Saved data entries:
##########

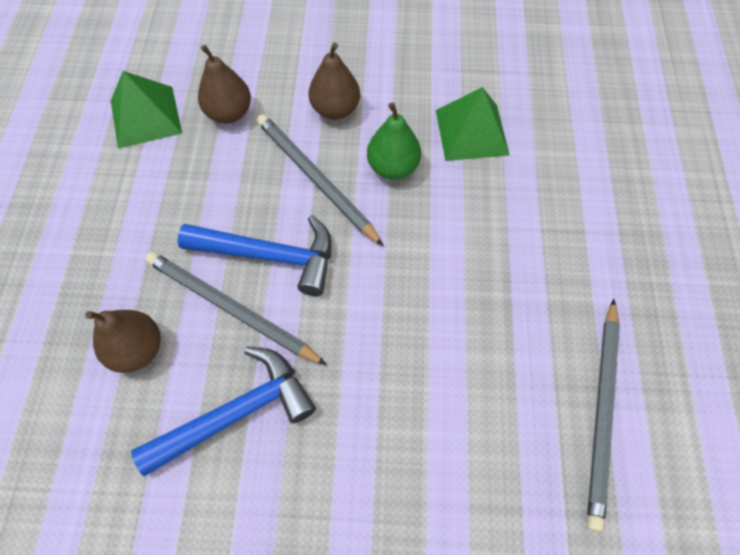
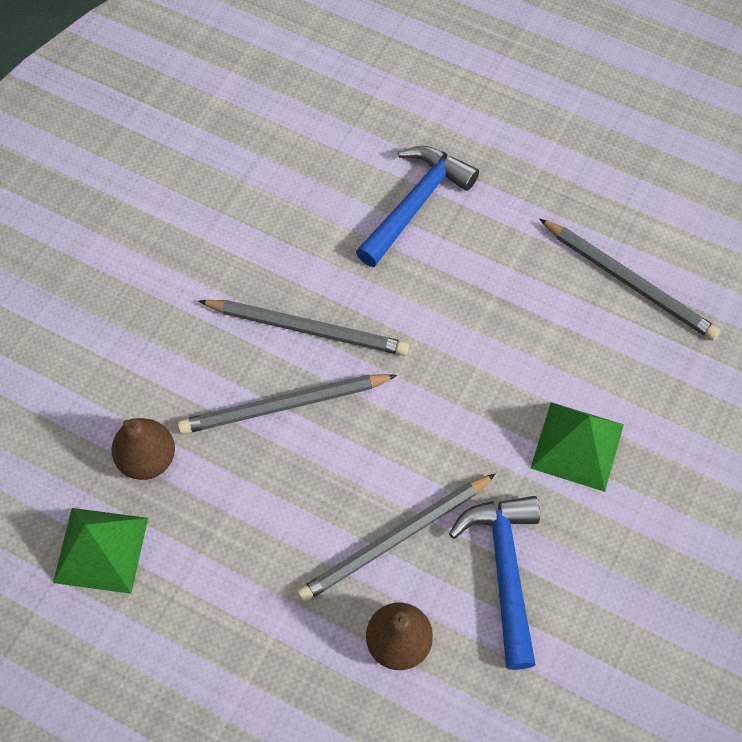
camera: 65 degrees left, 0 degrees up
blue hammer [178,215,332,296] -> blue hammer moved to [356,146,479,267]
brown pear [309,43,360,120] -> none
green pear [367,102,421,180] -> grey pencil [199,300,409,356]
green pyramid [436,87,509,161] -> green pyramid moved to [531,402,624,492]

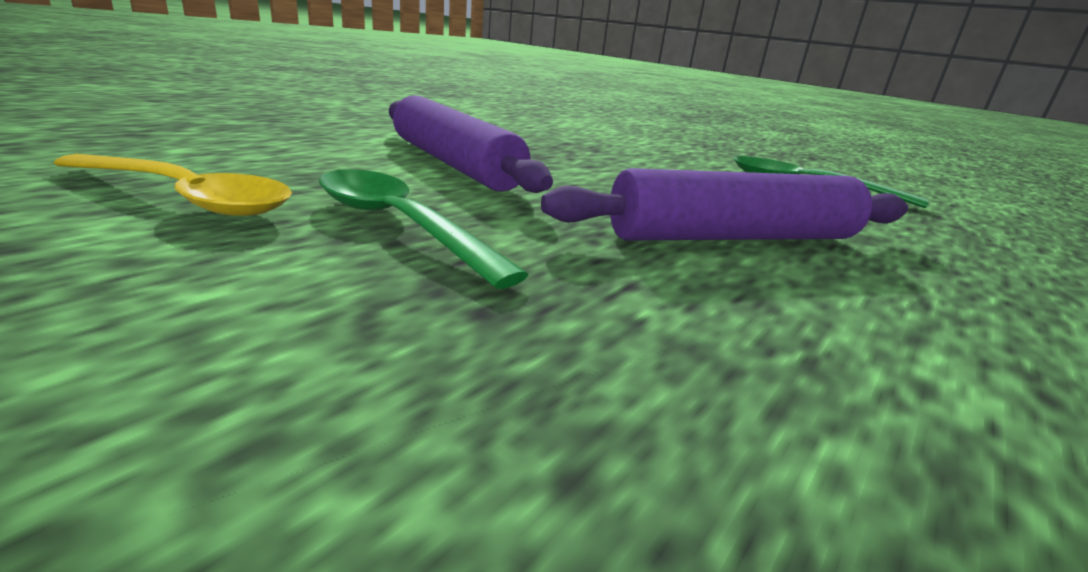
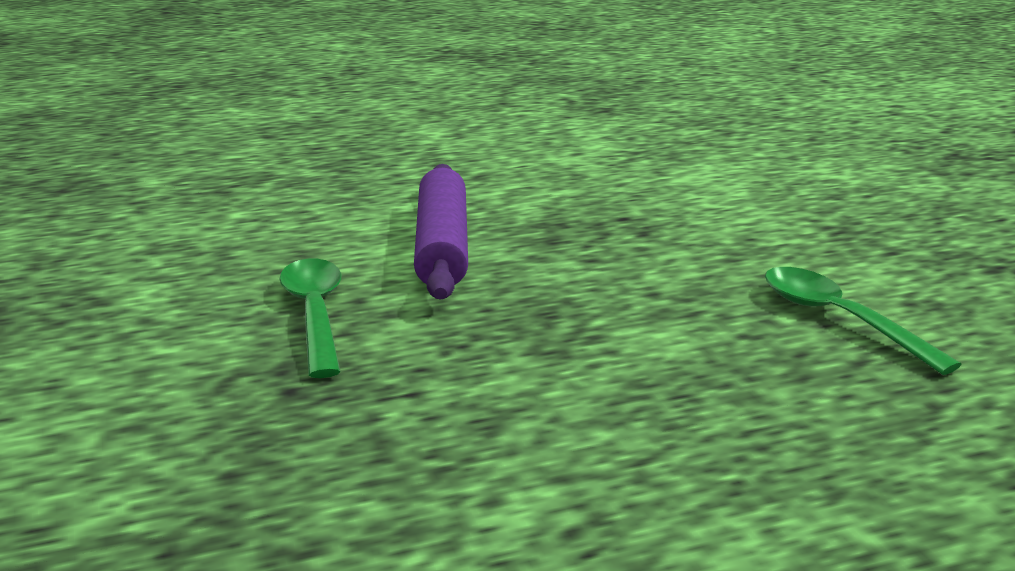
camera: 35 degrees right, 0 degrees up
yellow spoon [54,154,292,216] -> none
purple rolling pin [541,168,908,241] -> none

##########

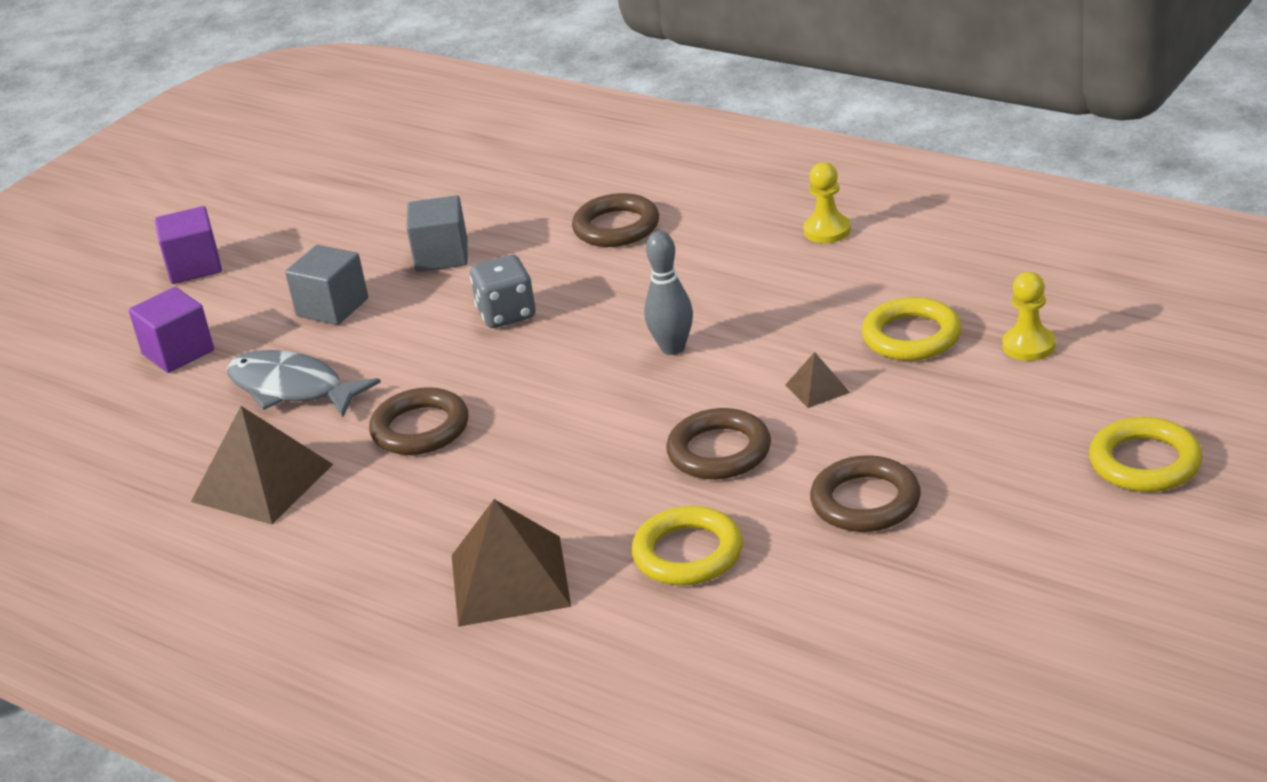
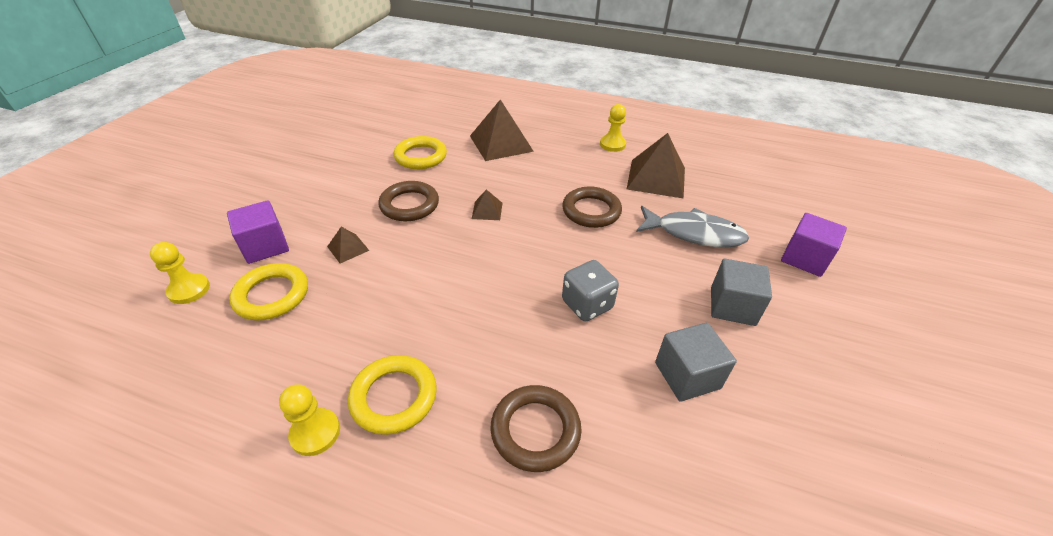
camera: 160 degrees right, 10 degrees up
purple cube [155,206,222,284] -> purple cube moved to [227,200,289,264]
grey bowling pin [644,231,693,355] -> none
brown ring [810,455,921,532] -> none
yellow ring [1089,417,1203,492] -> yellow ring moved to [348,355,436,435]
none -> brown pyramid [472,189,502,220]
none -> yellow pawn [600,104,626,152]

##########

_WORK ORDER_
Search the data above for the string "brown" and return every line that has it.

_EXERCISE RESPONSE_
brown pear [309,43,360,120] -> none
brown ring [810,455,921,532] -> none
none -> brown pyramid [472,189,502,220]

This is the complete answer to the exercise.